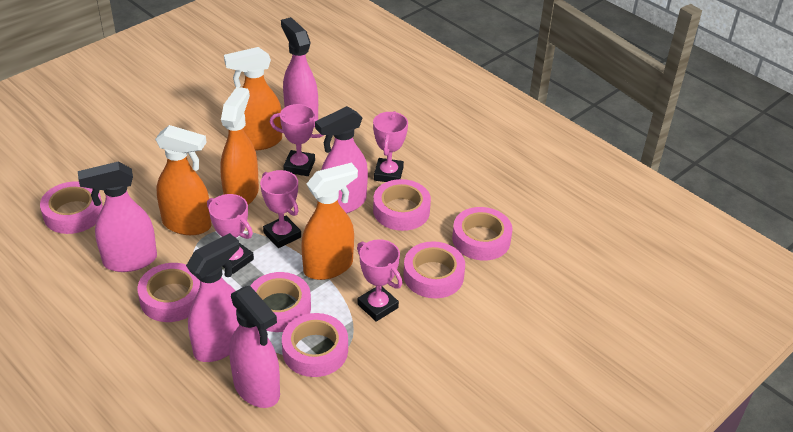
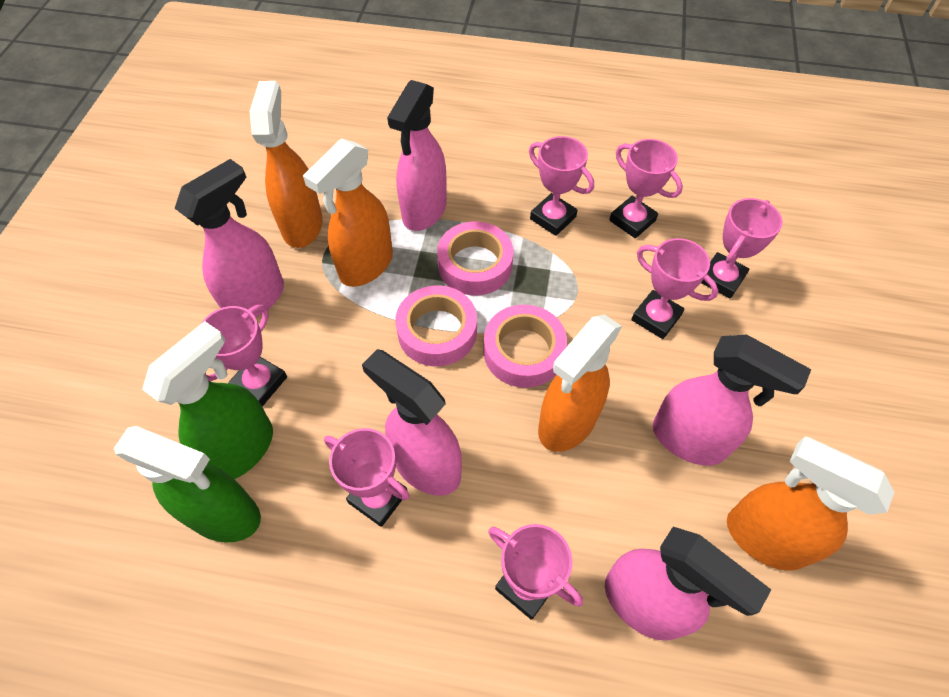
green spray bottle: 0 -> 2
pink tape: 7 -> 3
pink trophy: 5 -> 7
==
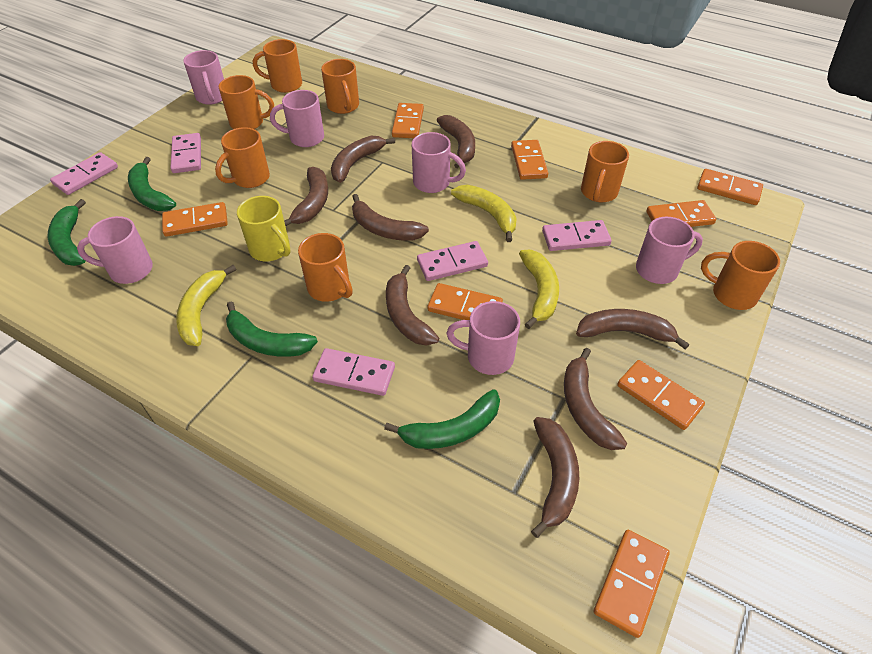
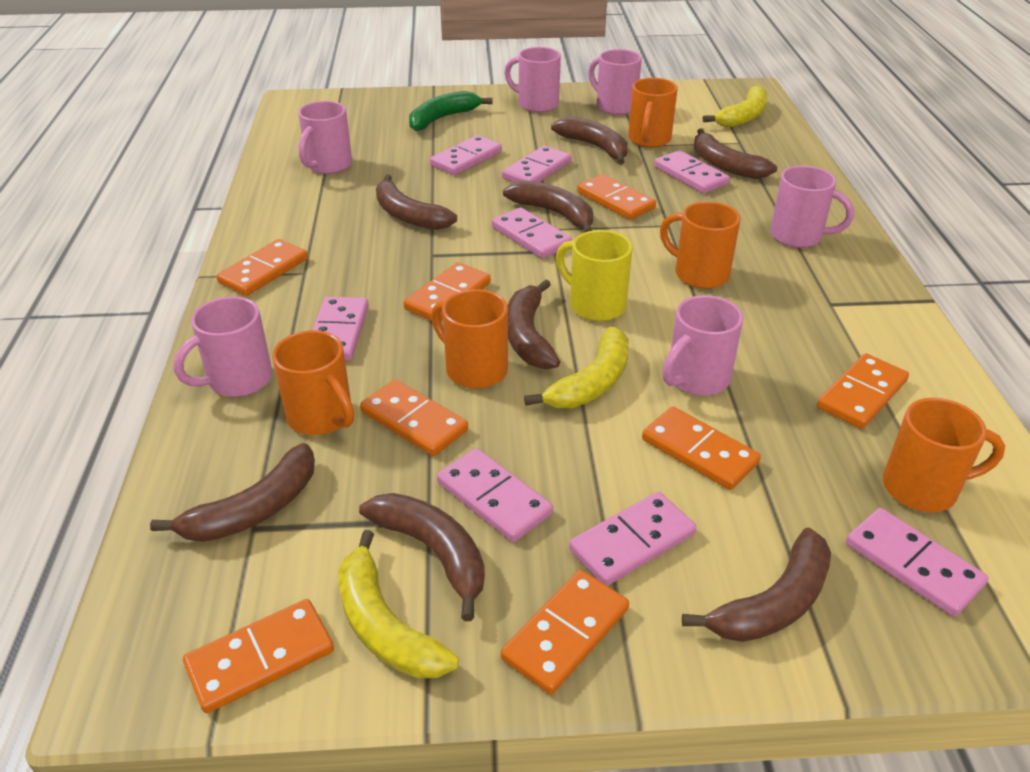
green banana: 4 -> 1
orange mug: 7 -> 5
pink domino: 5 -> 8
==
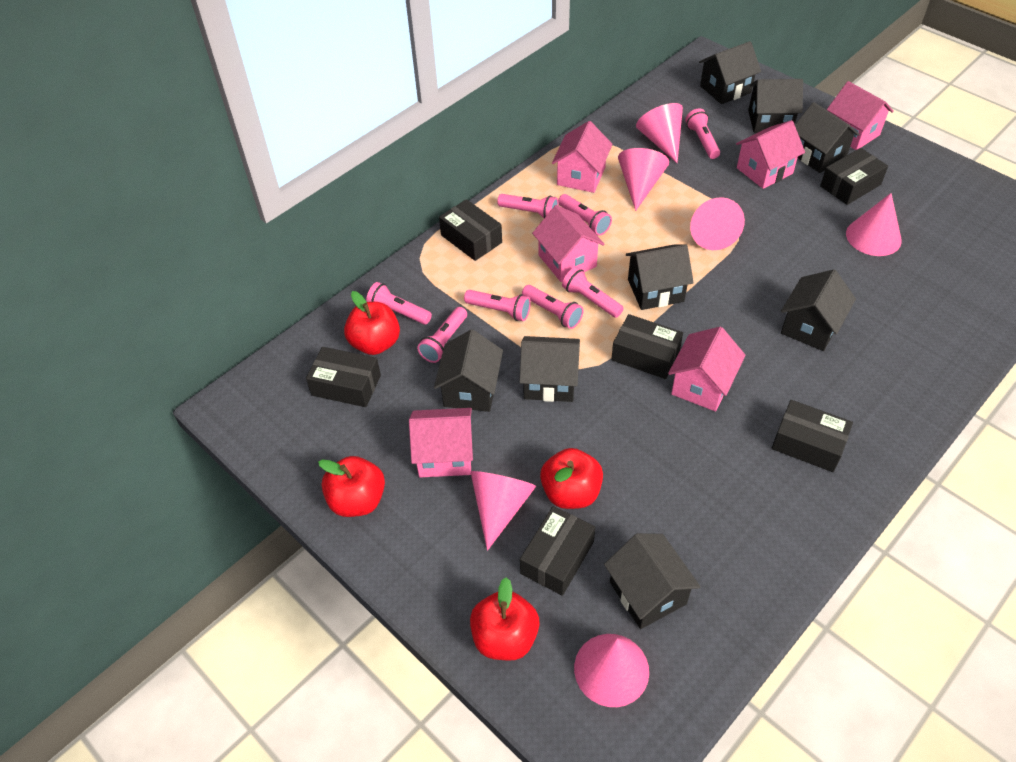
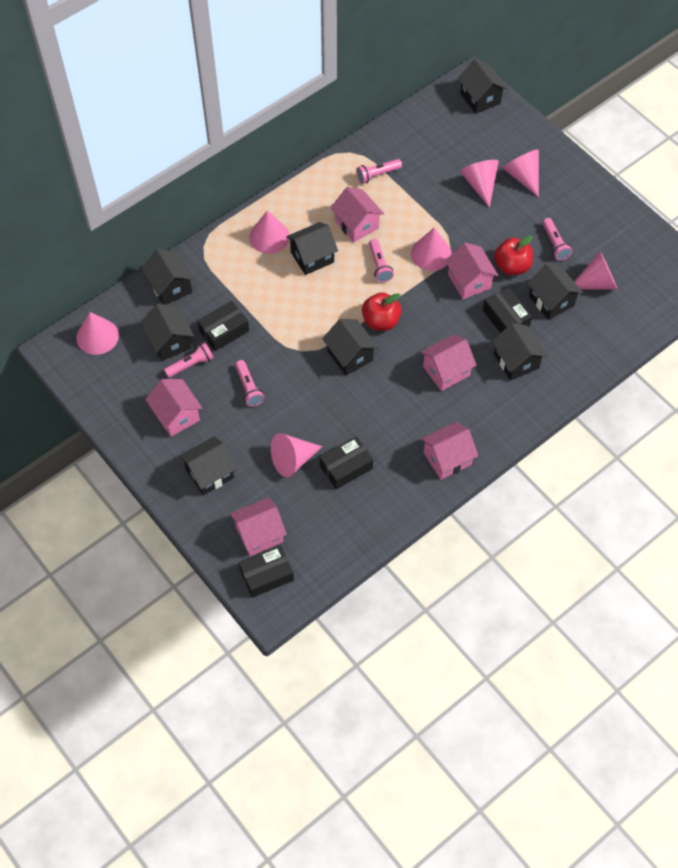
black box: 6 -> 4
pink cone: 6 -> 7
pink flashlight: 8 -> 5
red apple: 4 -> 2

[REQUIREMENT] Begin with the line above that has "green spray bottle: 0 -> 2" and continue through the line that has "pink trophy: 5 -> 7", setting each one down exactly. Stop there.

[FINISHED EXERCISE]
green spray bottle: 0 -> 2
pink tape: 7 -> 3
pink trophy: 5 -> 7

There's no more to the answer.